__Data records__

* * * * * * * * *

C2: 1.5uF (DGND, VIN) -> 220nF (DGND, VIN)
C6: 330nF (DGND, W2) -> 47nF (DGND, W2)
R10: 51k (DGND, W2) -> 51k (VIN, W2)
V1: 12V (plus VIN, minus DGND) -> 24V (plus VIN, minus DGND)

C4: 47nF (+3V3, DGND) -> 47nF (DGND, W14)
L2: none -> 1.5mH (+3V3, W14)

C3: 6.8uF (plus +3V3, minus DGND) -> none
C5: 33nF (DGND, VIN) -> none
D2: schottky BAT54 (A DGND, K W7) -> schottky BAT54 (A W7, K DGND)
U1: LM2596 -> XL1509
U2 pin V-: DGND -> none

* * * * * * * * *

Exactly and in full, write out the lines from the one containing "C5: 33nF (DGND, VIN) -> none" through the end of the listing.

__Response below__
C5: 33nF (DGND, VIN) -> none
D2: schottky BAT54 (A DGND, K W7) -> schottky BAT54 (A W7, K DGND)
U1: LM2596 -> XL1509
U2 pin V-: DGND -> none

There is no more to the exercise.